WRITTEN TASK:
Reproduce the rows below word for word, starting with the very first row and stopping after the row that contains "green arrow: rotated".

-- Start of SUPPLIED DATA --

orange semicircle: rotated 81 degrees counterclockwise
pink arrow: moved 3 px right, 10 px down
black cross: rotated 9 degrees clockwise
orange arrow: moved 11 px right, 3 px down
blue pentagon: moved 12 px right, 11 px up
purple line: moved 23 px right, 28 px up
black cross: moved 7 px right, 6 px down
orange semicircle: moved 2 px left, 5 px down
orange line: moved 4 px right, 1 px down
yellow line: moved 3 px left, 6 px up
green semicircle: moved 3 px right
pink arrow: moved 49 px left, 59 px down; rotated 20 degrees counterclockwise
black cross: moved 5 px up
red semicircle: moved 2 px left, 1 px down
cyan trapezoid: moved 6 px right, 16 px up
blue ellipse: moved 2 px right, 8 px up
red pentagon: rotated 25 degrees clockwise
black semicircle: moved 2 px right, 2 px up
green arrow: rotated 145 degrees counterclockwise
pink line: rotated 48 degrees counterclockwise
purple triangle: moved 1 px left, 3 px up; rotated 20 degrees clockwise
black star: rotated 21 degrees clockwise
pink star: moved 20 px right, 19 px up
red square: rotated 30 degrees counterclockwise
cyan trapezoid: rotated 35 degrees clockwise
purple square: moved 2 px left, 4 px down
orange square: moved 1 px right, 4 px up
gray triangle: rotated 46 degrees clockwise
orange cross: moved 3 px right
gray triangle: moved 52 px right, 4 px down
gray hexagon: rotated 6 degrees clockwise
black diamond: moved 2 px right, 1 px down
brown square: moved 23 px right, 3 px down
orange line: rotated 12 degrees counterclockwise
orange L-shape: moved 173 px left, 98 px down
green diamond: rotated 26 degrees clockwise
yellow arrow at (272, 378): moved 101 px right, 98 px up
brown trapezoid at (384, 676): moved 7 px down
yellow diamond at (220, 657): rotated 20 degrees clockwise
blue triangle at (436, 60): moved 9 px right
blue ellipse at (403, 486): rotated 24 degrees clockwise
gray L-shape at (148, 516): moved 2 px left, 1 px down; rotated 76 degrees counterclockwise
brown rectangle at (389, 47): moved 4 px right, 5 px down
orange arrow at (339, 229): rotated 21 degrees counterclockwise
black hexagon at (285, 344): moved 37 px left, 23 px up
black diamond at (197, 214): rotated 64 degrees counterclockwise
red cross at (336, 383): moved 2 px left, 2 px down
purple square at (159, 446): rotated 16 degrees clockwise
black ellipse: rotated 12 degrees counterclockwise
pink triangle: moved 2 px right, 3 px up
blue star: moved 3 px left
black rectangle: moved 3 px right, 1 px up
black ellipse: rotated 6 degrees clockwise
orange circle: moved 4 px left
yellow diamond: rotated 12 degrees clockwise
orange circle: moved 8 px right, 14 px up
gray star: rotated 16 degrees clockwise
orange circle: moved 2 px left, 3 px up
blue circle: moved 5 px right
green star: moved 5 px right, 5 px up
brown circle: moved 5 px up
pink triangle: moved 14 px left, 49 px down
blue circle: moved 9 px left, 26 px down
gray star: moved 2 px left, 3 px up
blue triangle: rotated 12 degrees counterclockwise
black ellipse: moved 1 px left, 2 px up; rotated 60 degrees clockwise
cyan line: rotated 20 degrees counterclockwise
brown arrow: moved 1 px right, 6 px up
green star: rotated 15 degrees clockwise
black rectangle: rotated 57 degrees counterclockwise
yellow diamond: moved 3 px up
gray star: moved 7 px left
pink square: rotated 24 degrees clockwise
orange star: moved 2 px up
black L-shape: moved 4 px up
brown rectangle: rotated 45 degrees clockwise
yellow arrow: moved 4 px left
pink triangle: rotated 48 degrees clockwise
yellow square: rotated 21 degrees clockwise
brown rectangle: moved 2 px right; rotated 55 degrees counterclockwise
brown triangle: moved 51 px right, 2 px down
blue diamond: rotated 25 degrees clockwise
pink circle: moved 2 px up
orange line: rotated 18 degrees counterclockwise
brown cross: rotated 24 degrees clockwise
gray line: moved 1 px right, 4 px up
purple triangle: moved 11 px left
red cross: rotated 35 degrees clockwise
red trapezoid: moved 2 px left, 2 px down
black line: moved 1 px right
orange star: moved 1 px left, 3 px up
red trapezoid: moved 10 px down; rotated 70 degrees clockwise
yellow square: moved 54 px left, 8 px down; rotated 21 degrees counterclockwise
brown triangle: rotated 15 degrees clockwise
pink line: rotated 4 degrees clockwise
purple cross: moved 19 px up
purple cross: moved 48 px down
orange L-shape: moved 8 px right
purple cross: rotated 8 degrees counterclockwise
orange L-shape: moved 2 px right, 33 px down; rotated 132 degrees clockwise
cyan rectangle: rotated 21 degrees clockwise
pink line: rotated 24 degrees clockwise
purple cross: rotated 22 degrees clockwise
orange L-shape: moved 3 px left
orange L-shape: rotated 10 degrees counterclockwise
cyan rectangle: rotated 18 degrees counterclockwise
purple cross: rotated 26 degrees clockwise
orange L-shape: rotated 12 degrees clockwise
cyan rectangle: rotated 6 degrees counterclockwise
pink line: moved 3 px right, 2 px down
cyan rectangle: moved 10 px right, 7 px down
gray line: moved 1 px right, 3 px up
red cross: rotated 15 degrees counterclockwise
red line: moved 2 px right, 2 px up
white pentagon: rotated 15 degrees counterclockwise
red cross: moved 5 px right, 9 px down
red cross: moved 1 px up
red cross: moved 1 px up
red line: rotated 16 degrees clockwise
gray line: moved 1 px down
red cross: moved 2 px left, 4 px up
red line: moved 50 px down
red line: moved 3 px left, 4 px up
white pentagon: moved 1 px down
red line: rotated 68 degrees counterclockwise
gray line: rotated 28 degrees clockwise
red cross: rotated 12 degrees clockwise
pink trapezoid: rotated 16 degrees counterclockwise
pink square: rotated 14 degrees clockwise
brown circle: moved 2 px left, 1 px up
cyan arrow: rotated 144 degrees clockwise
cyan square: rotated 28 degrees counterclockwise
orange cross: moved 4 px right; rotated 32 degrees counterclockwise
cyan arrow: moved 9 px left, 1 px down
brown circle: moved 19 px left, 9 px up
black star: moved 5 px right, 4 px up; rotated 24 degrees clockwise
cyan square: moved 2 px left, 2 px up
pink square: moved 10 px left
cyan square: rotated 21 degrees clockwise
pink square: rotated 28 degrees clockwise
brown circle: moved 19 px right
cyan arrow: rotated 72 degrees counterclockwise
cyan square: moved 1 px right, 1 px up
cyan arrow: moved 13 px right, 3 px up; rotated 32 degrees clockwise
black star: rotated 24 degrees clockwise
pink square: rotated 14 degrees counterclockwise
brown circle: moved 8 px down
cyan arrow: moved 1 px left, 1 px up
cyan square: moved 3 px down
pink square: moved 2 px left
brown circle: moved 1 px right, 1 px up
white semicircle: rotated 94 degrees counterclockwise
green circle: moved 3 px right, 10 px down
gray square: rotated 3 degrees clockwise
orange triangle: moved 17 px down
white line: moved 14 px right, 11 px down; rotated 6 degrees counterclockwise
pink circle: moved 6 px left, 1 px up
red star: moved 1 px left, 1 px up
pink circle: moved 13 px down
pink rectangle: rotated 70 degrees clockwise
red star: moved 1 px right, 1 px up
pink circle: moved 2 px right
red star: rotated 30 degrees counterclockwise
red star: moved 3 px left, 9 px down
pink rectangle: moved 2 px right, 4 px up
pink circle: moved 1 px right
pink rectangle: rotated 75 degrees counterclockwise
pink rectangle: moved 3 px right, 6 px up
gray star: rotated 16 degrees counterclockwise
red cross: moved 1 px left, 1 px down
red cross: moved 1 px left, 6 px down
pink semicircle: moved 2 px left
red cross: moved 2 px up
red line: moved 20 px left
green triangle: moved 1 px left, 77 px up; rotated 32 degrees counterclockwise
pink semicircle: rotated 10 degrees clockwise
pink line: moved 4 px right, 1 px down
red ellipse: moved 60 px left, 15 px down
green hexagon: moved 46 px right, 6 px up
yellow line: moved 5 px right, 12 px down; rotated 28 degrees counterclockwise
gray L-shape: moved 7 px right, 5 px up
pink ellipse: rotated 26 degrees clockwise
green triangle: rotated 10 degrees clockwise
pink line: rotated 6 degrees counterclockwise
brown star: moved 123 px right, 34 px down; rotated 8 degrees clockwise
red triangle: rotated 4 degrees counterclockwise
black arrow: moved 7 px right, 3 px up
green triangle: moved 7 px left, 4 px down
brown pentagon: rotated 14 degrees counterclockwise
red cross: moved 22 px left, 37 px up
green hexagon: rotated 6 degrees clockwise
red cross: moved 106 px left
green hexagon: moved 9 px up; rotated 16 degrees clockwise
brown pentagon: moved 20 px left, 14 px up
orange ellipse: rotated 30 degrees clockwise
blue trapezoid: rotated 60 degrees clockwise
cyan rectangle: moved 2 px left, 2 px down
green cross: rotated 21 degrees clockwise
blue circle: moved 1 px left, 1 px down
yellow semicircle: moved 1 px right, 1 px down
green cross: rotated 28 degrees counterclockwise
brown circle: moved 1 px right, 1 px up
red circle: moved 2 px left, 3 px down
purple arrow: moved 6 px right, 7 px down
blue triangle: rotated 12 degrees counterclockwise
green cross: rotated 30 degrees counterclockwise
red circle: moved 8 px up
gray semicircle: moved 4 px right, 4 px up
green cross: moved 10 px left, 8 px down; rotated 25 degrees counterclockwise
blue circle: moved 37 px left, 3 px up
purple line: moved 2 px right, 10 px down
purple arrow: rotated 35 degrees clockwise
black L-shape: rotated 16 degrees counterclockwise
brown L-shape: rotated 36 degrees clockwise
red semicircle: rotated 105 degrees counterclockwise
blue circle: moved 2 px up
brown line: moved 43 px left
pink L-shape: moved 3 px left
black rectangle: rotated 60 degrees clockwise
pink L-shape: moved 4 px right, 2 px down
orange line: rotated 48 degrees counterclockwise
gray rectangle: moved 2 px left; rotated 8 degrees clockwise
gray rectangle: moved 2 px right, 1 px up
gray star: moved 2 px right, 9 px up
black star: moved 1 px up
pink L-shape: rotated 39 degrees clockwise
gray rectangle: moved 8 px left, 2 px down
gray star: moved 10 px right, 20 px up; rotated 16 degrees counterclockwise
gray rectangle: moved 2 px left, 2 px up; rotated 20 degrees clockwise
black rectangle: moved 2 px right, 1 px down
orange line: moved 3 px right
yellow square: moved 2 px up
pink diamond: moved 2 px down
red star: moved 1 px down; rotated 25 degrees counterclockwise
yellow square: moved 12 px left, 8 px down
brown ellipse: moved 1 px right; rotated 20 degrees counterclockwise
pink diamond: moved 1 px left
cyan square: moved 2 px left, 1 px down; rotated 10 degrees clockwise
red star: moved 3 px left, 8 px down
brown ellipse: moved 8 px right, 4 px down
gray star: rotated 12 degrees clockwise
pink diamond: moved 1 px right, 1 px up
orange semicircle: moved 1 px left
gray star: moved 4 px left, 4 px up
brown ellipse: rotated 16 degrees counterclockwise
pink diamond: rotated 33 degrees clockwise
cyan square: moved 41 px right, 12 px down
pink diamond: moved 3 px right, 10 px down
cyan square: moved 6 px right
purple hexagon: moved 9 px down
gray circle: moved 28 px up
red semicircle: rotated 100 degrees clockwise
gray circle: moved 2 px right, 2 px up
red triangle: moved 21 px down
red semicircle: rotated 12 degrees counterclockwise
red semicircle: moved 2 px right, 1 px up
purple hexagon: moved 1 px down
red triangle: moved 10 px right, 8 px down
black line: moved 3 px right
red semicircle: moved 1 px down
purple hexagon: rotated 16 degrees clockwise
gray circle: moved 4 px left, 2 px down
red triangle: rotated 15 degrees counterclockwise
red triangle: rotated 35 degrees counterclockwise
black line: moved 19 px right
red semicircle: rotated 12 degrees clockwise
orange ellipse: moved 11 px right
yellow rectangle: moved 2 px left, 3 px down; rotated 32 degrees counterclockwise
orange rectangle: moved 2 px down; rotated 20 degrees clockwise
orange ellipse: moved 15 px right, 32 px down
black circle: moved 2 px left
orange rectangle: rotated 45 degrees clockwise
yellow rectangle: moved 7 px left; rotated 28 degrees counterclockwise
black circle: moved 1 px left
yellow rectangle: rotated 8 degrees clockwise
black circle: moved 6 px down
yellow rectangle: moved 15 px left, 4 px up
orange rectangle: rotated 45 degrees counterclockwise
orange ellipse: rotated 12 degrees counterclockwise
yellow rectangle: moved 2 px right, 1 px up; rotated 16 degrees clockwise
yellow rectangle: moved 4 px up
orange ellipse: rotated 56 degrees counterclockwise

-- End of SUPPLIED DATA --

THE RESPONSE:
orange semicircle: rotated 81 degrees counterclockwise
pink arrow: moved 3 px right, 10 px down
black cross: rotated 9 degrees clockwise
orange arrow: moved 11 px right, 3 px down
blue pentagon: moved 12 px right, 11 px up
purple line: moved 23 px right, 28 px up
black cross: moved 7 px right, 6 px down
orange semicircle: moved 2 px left, 5 px down
orange line: moved 4 px right, 1 px down
yellow line: moved 3 px left, 6 px up
green semicircle: moved 3 px right
pink arrow: moved 49 px left, 59 px down; rotated 20 degrees counterclockwise
black cross: moved 5 px up
red semicircle: moved 2 px left, 1 px down
cyan trapezoid: moved 6 px right, 16 px up
blue ellipse: moved 2 px right, 8 px up
red pentagon: rotated 25 degrees clockwise
black semicircle: moved 2 px right, 2 px up
green arrow: rotated 145 degrees counterclockwise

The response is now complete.